--- Record extracts Enclosed Below ---

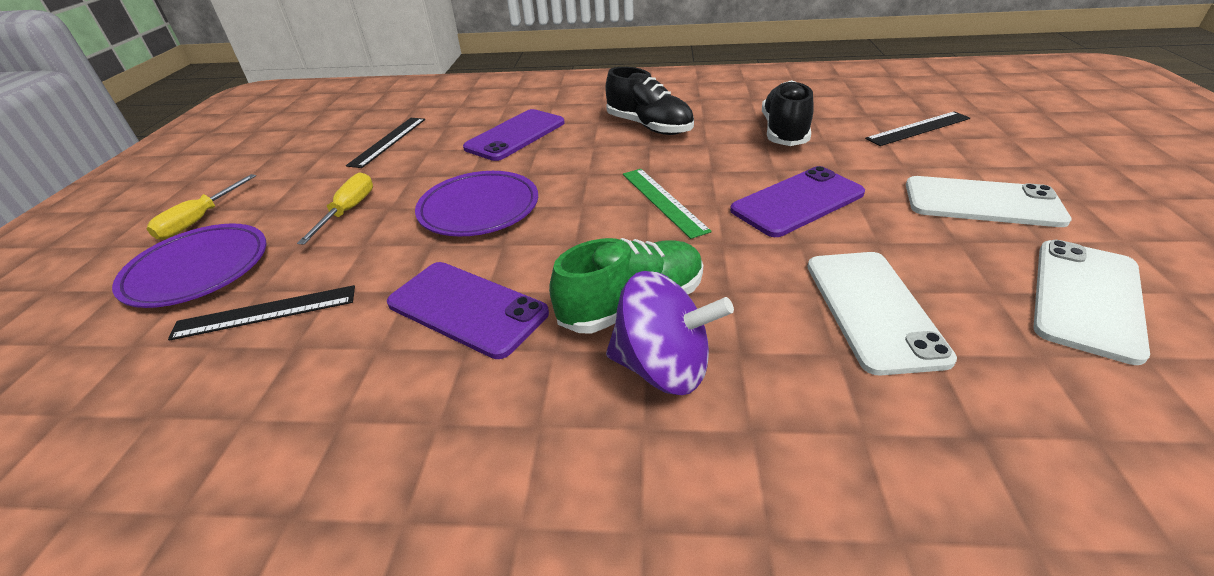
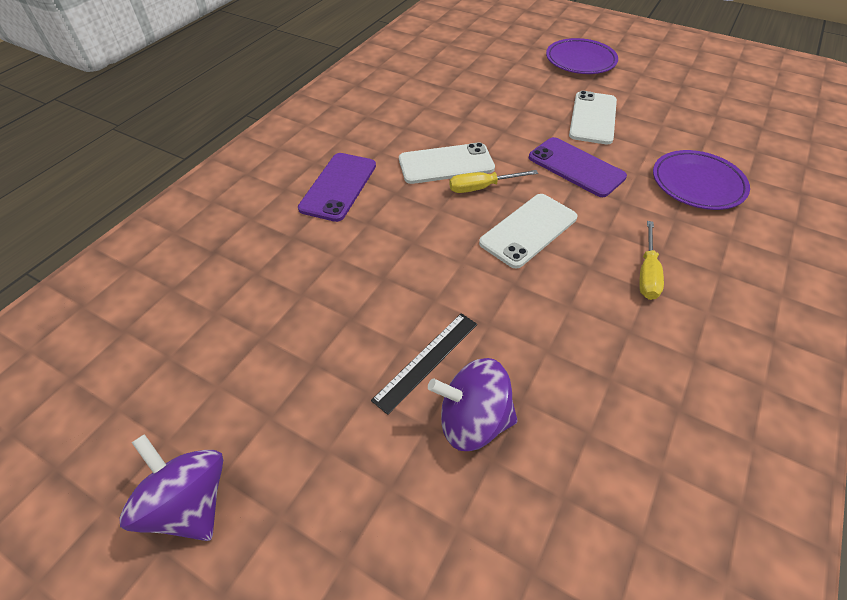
black ruler: 3 -> 1
black shoe: 2 -> 0
green ruler: 1 -> 0
green shoe: 1 -> 0
purple phone: 3 -> 2
purple spinning top: 1 -> 2

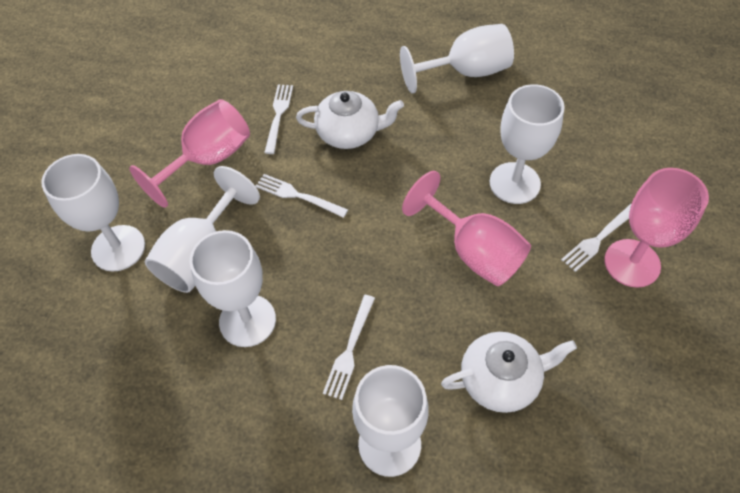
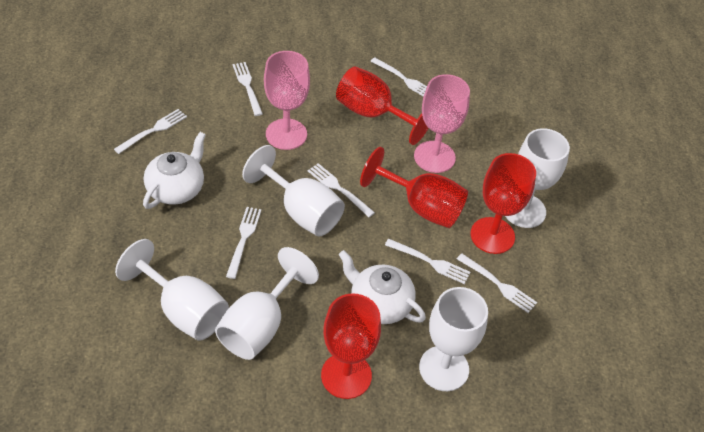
pink goblet: 3 -> 2
red goblet: 0 -> 4
white fork: 4 -> 7
white goblet: 6 -> 5

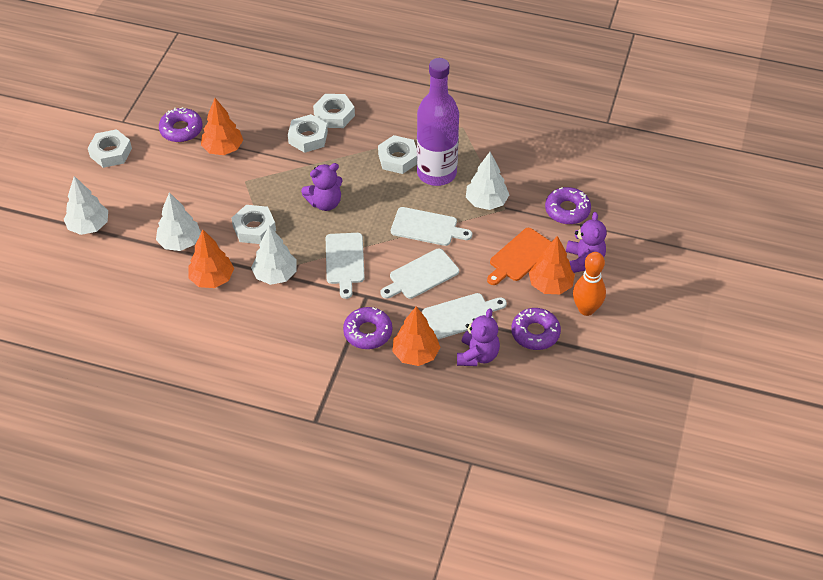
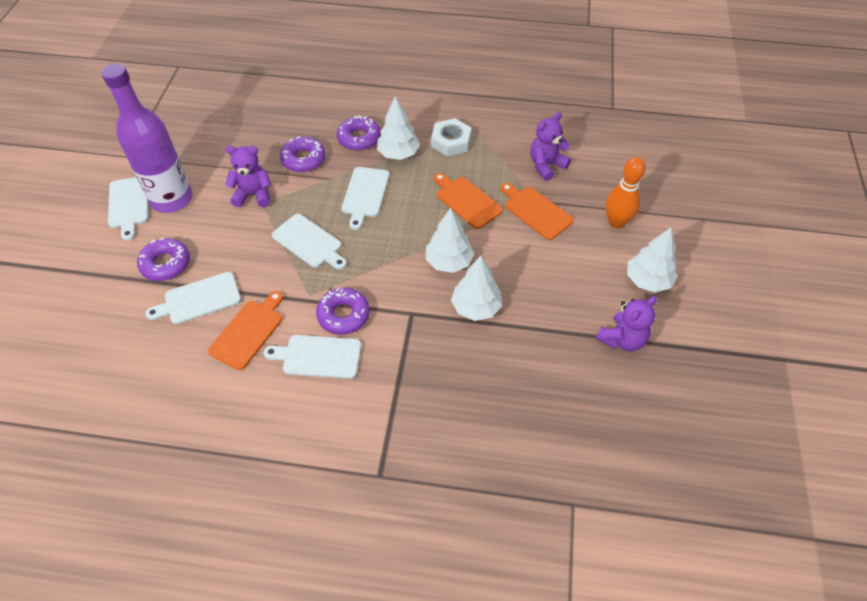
orange cutting board: 1 -> 3
orange tree: 4 -> 0
white cutting board: 4 -> 5
white nut: 5 -> 1

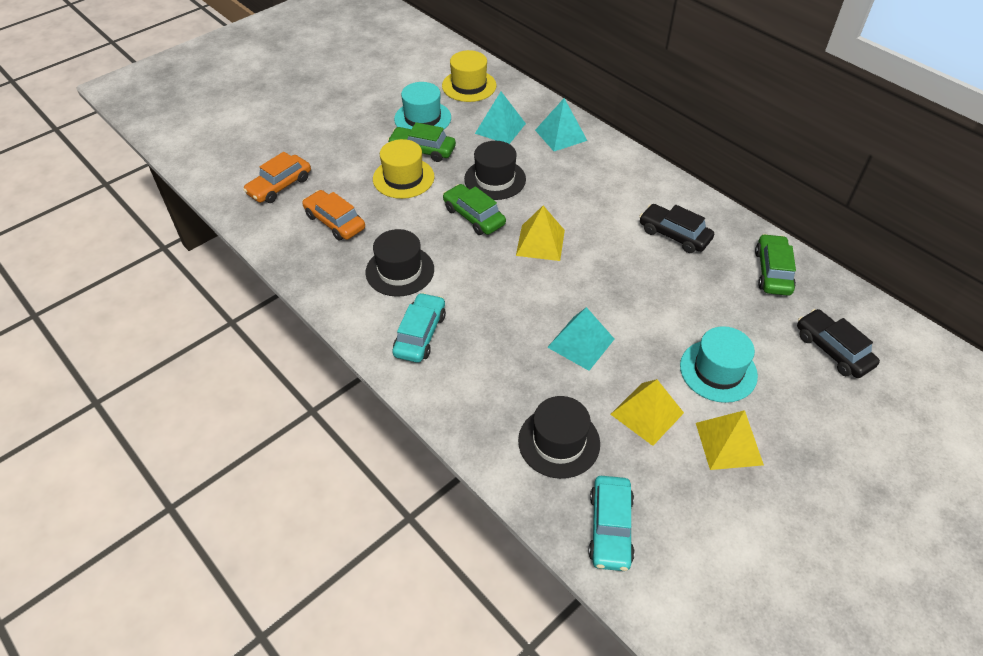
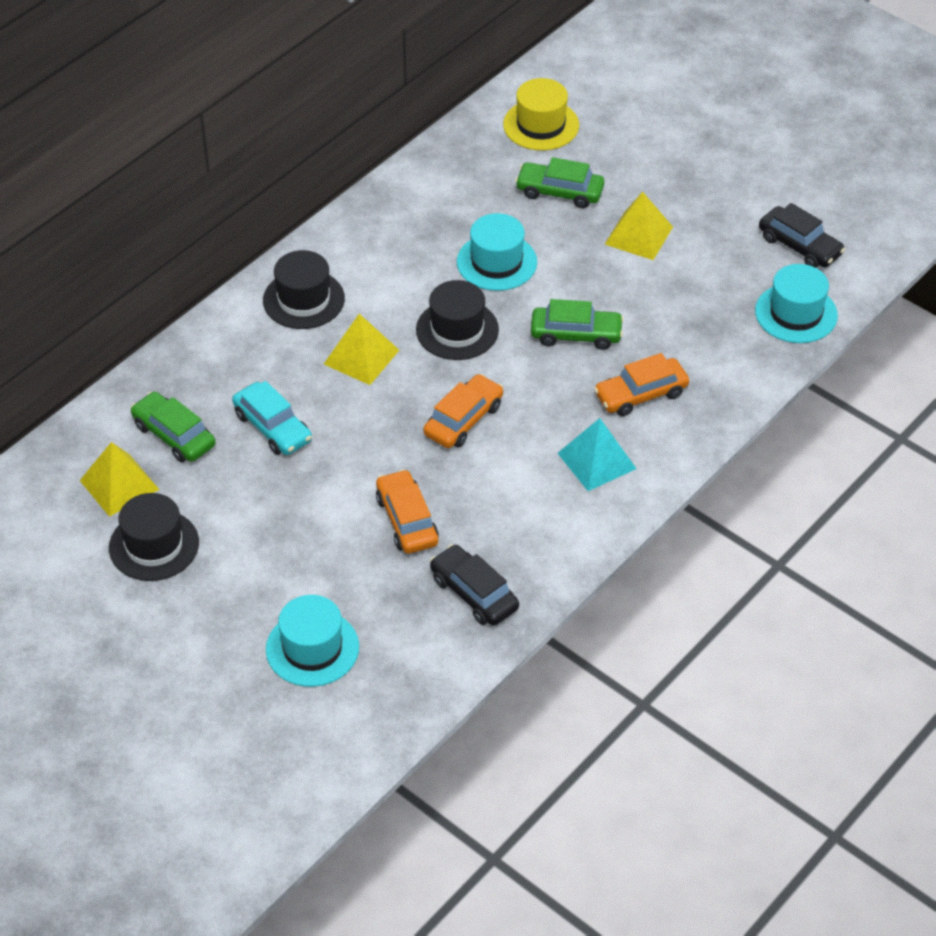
orange car: 2 -> 3
turquoise car: 2 -> 1
turquoise hat: 2 -> 3
turquoise pyramid: 3 -> 1
yellow hat: 2 -> 1

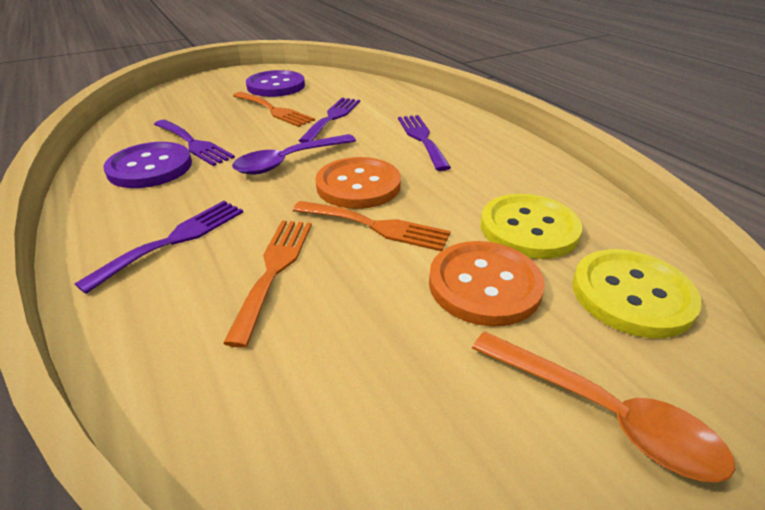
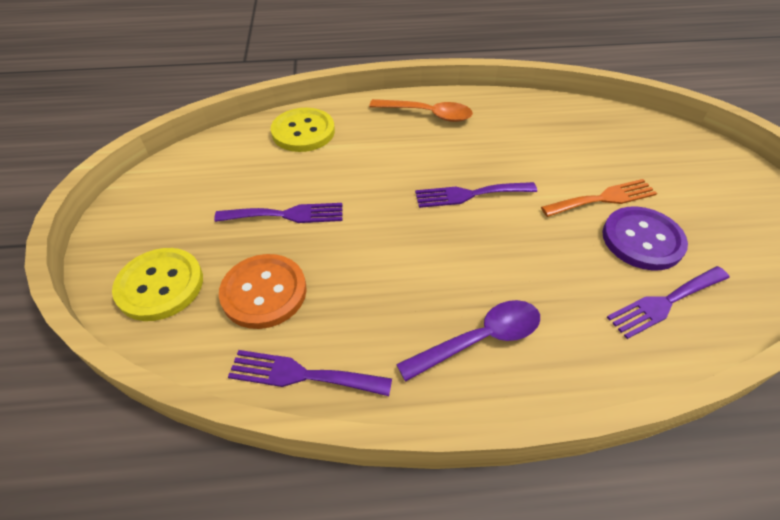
orange button: 2 -> 1
orange fork: 3 -> 1
purple button: 2 -> 1

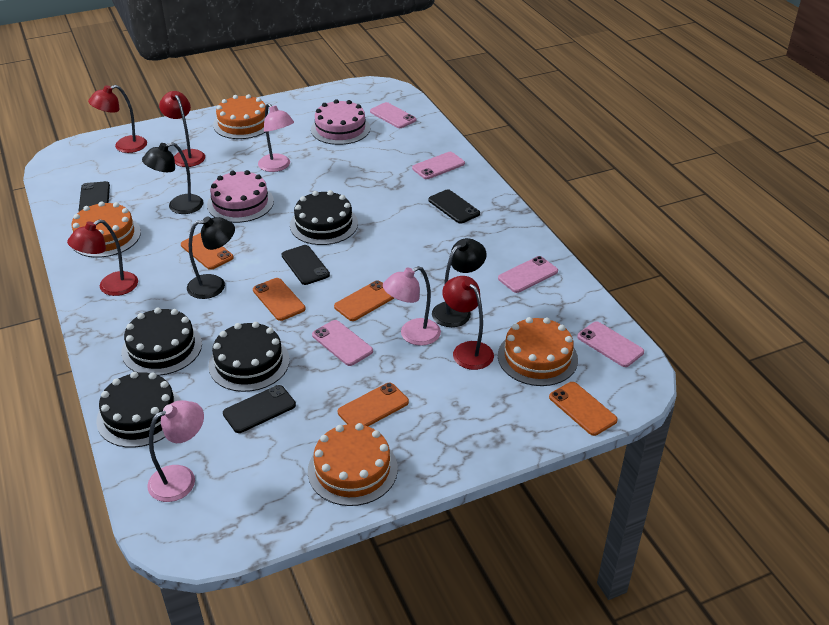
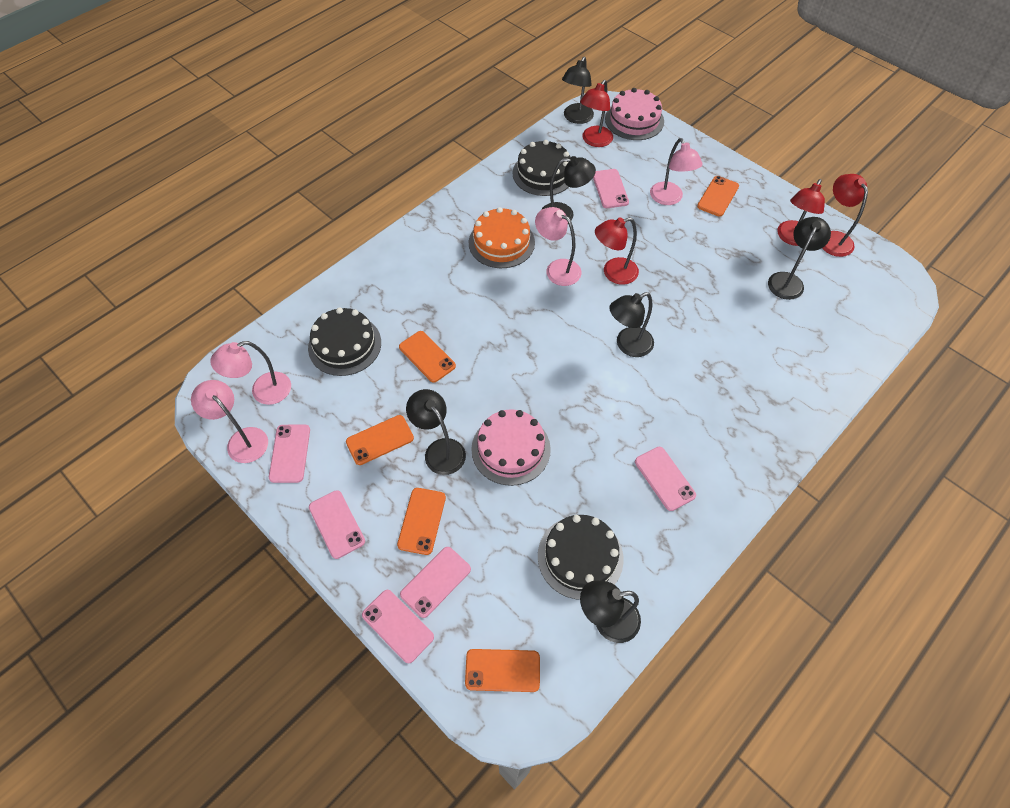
black cake: 4 -> 3
black lamp: 3 -> 6
black phone: 4 -> 0
orange cake: 4 -> 1
pink lamp: 3 -> 4
pink phone: 5 -> 6

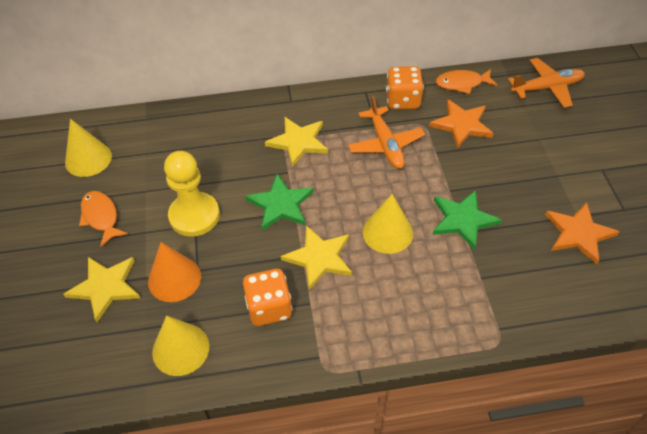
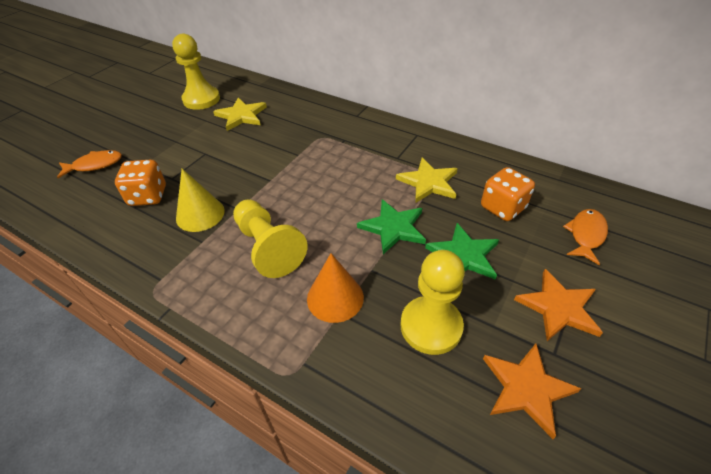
orange plane: 2 -> 0
yellow cone: 3 -> 1
yellow pawn: 1 -> 3
yellow star: 3 -> 2

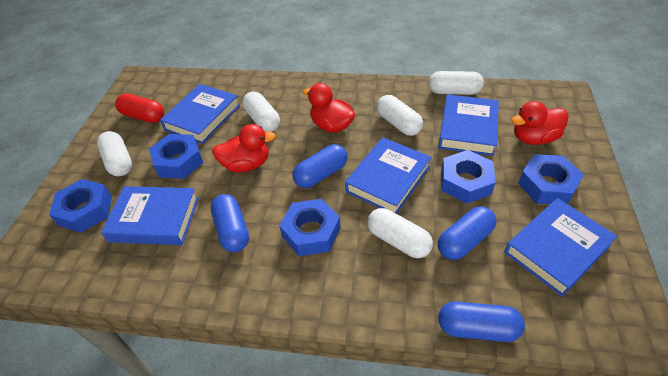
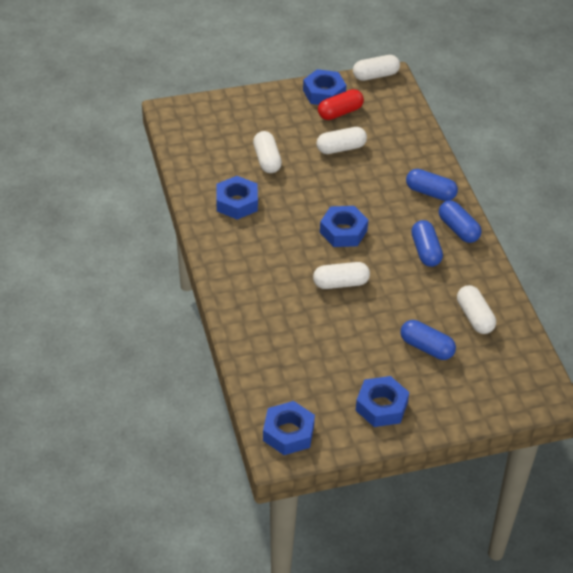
blue book: 5 -> 0
red duck: 3 -> 0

--- End of Enclosed Record extracts ---

The answer must be an exact copy of the lines from the one with "orange plane: 2 -> 0" through the final line above, both ends included, and nothing else; pictures stay out.

» Written answer
orange plane: 2 -> 0
yellow cone: 3 -> 1
yellow pawn: 1 -> 3
yellow star: 3 -> 2

blue book: 5 -> 0
red duck: 3 -> 0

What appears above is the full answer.